> _Your goal_
Copy out the data exactly as it appears, without a single image.

> _Excerpted records_
----

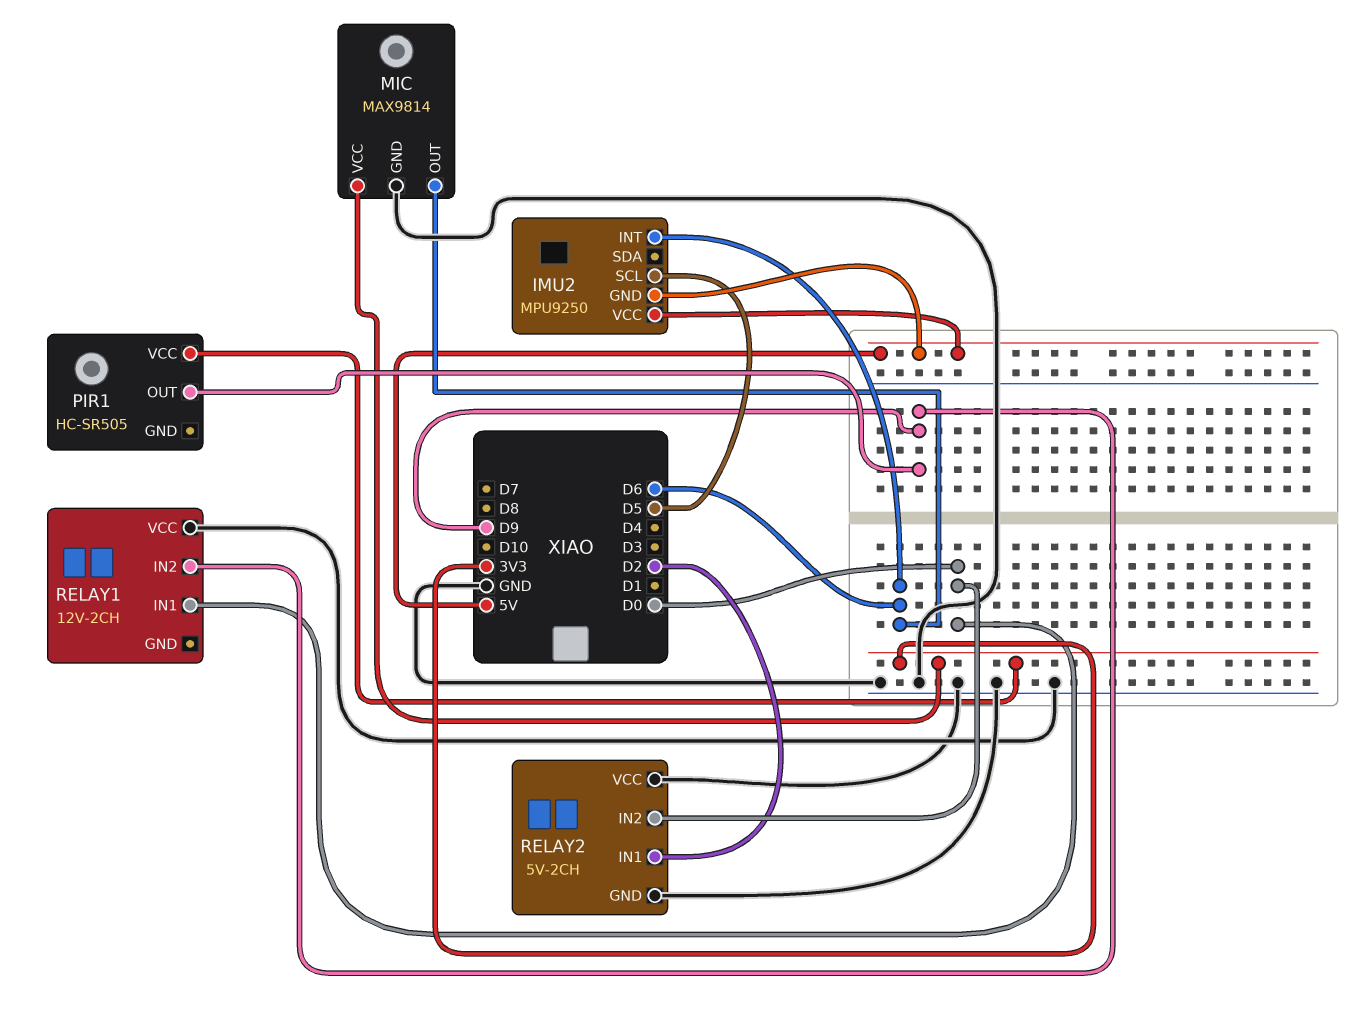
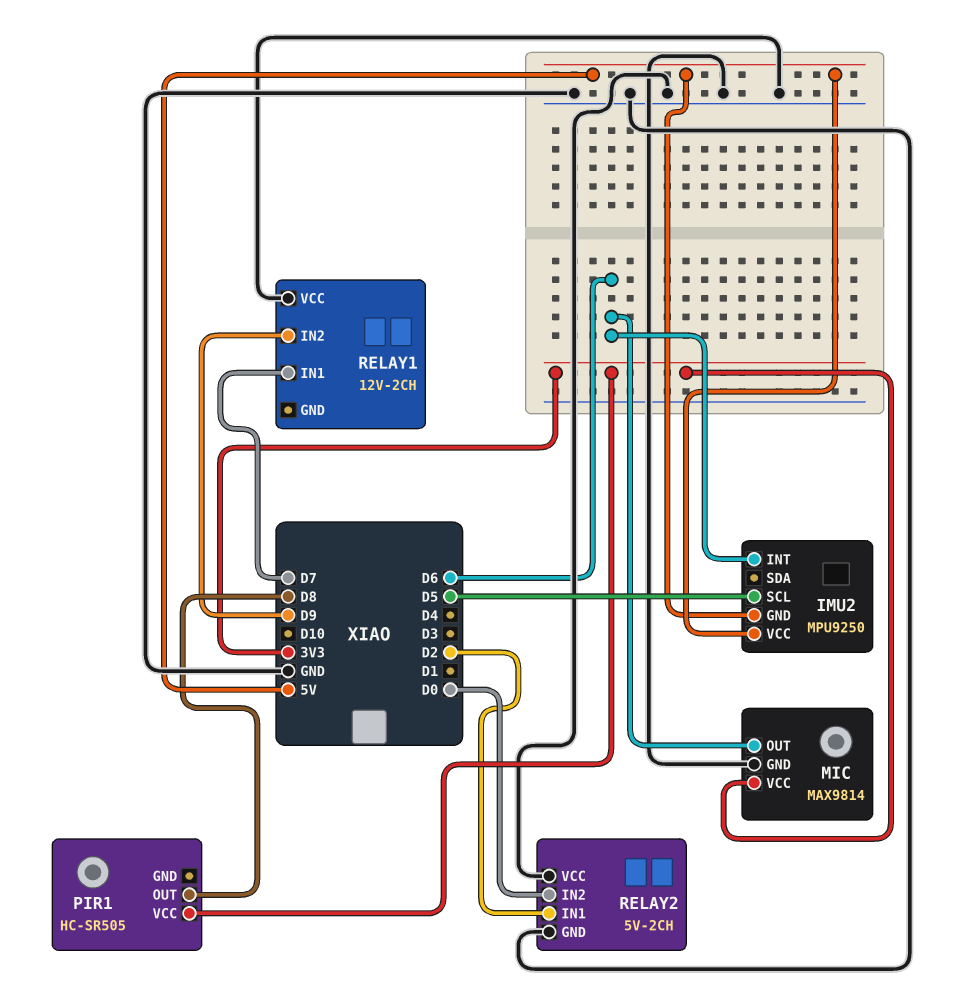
PIR1 pin OUT: D9 -> D8
RELAY1 pin IN1: D0 -> D7

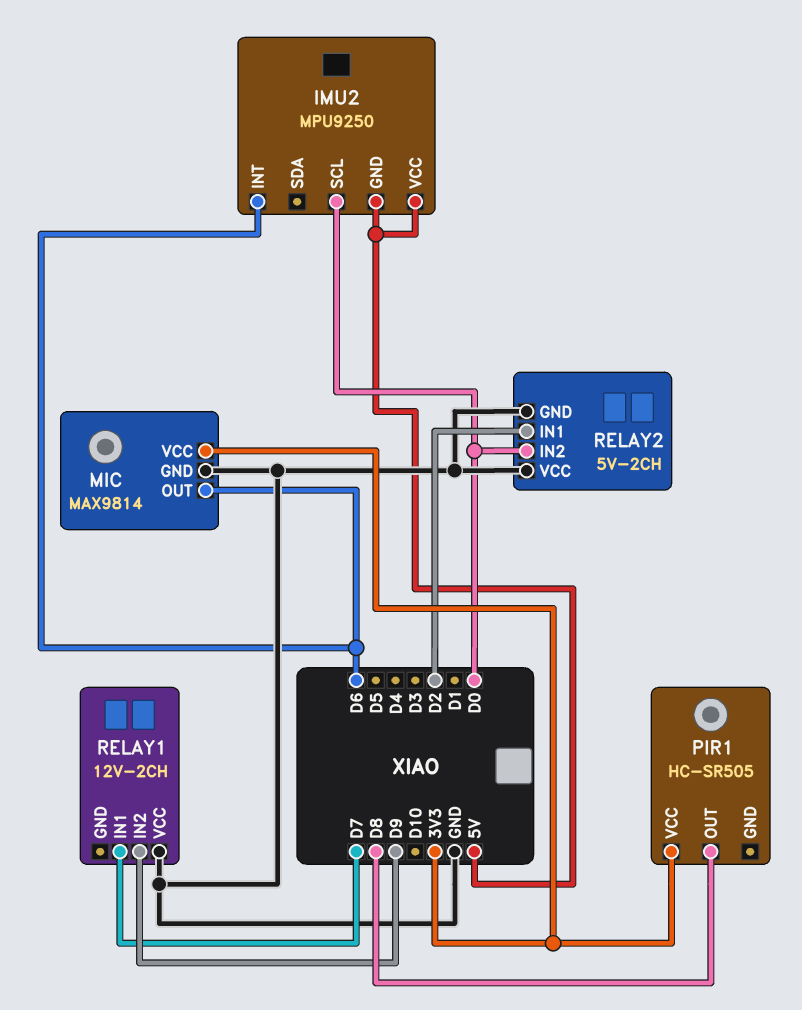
IMU2 pin SCL: D5 -> D0

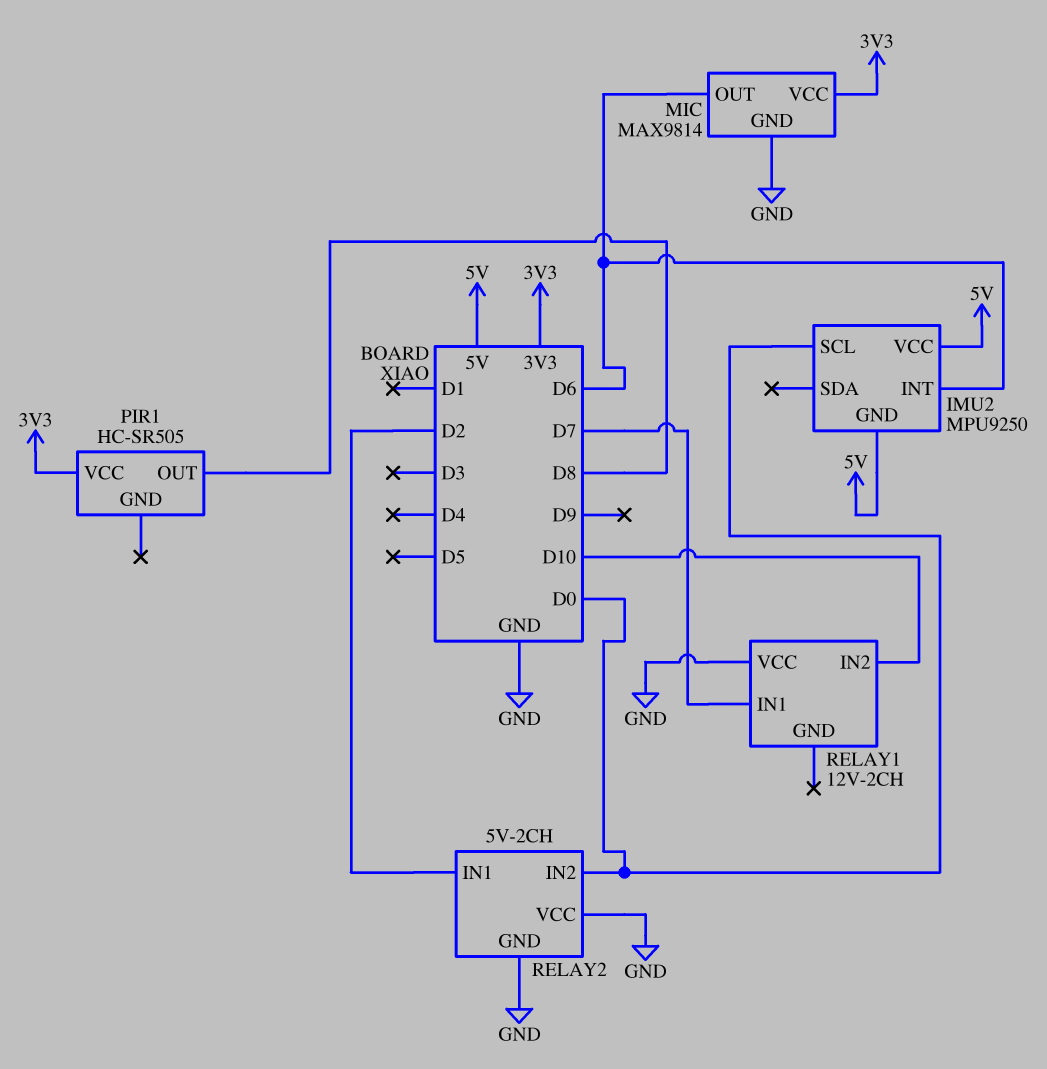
RELAY1 pin IN2: D9 -> D10

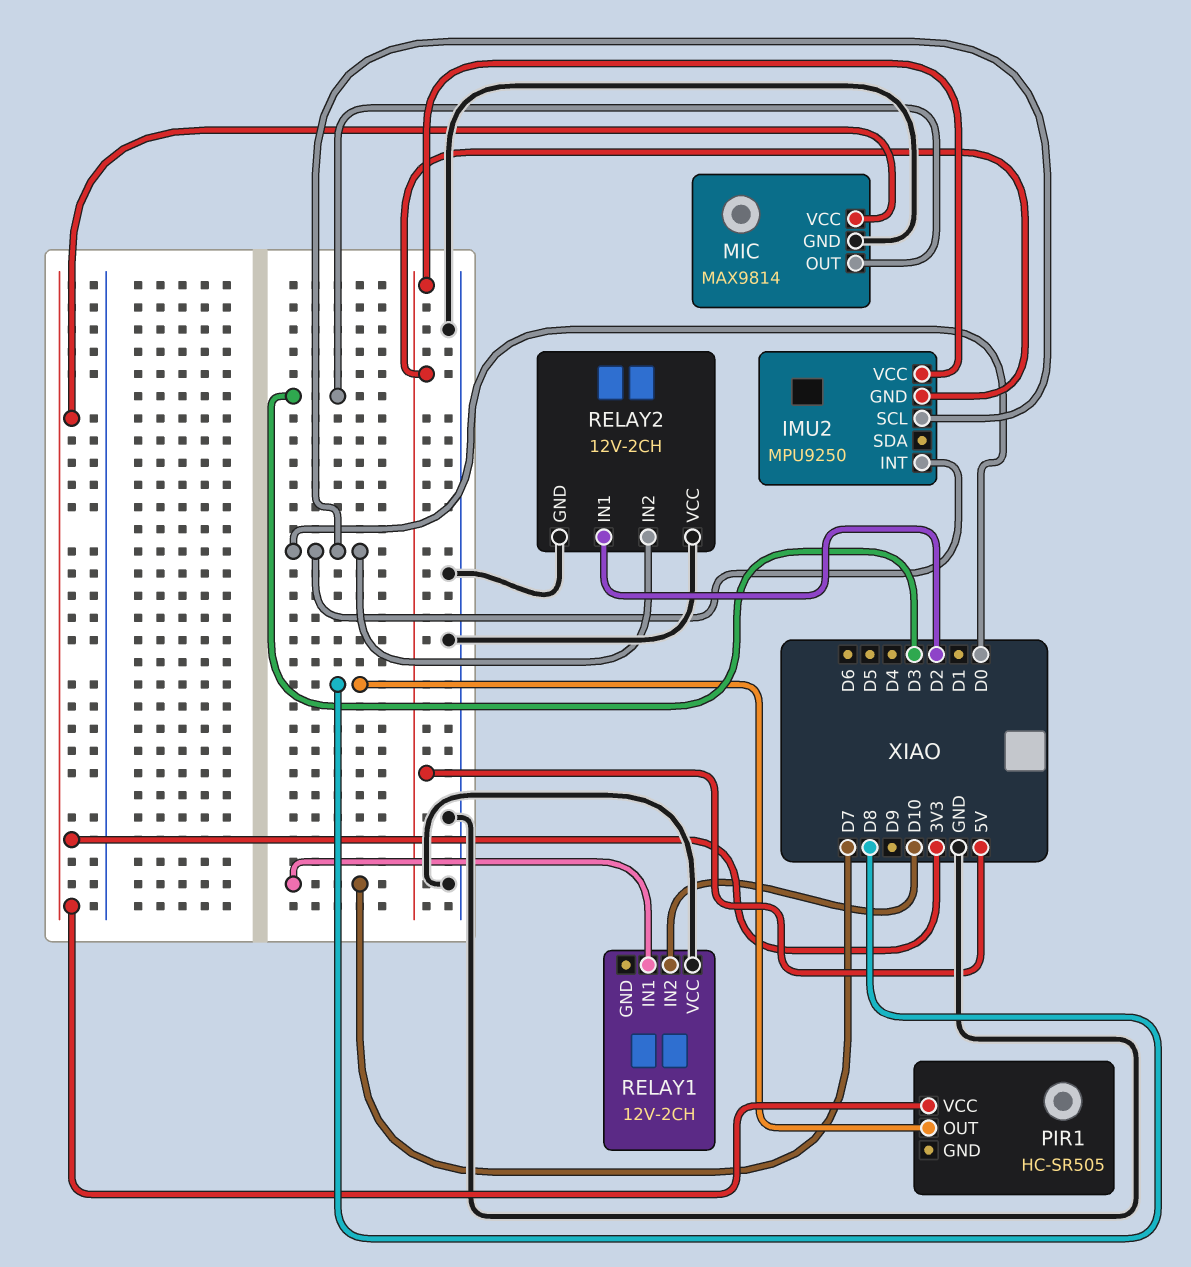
IMU2 pin INT: D6 -> D0
MIC pin OUT: D6 -> D3
RELAY2: 5V-2CH -> 12V-2CH

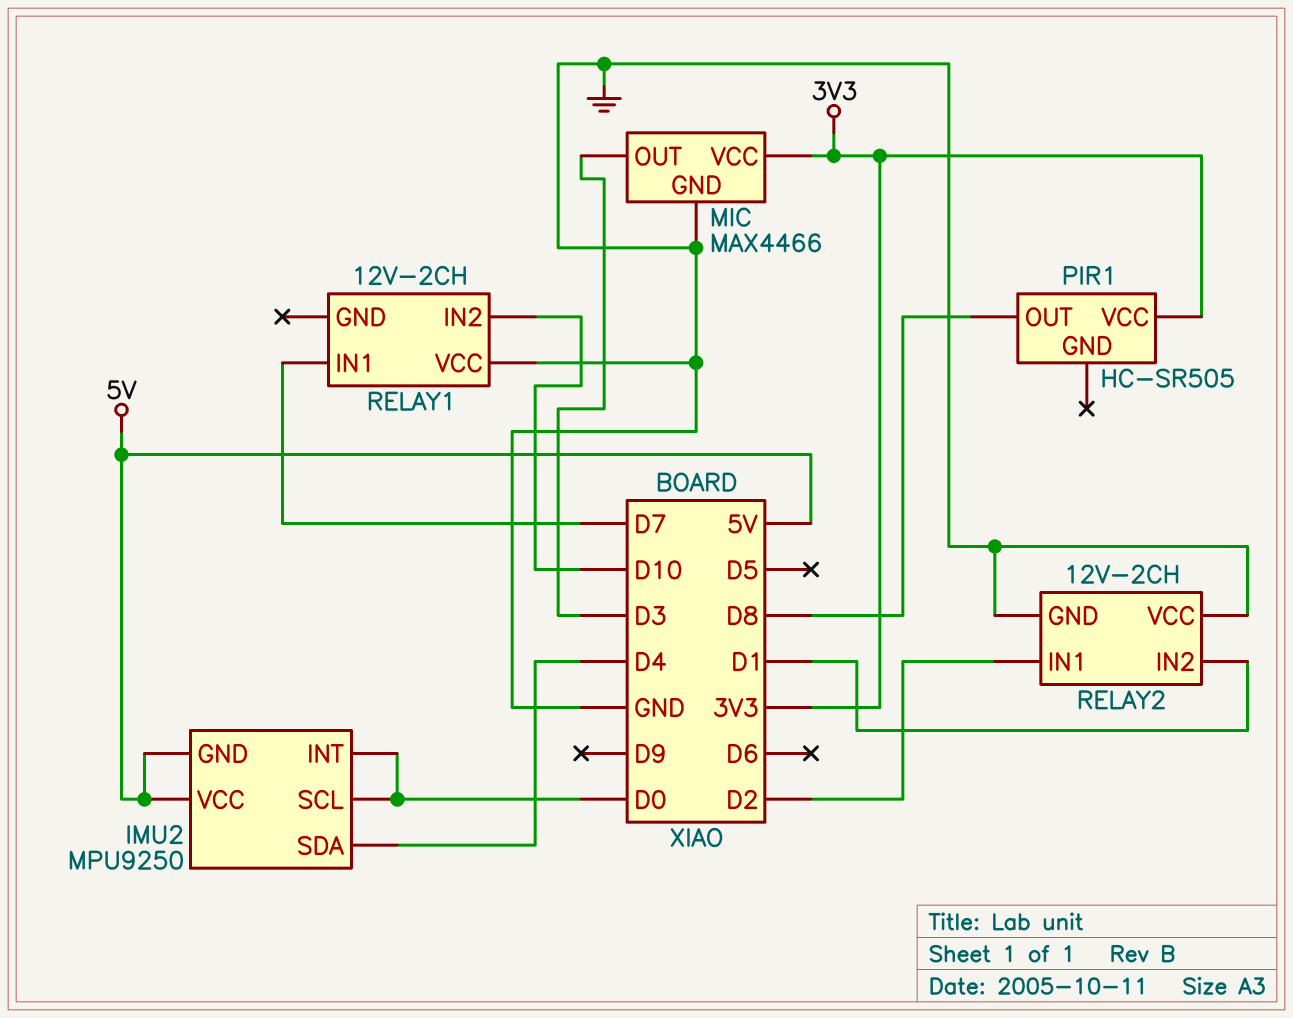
IMU2 pin SDA: none -> D4
MIC: MAX9814 -> MAX4466
RELAY2 pin IN2: D0 -> D1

----

> _Solution_
PIR1 pin OUT: D9 -> D8
RELAY1 pin IN1: D0 -> D7

IMU2 pin SCL: D5 -> D0

RELAY1 pin IN2: D9 -> D10

IMU2 pin INT: D6 -> D0
MIC pin OUT: D6 -> D3
RELAY2: 5V-2CH -> 12V-2CH

IMU2 pin SDA: none -> D4
MIC: MAX9814 -> MAX4466
RELAY2 pin IN2: D0 -> D1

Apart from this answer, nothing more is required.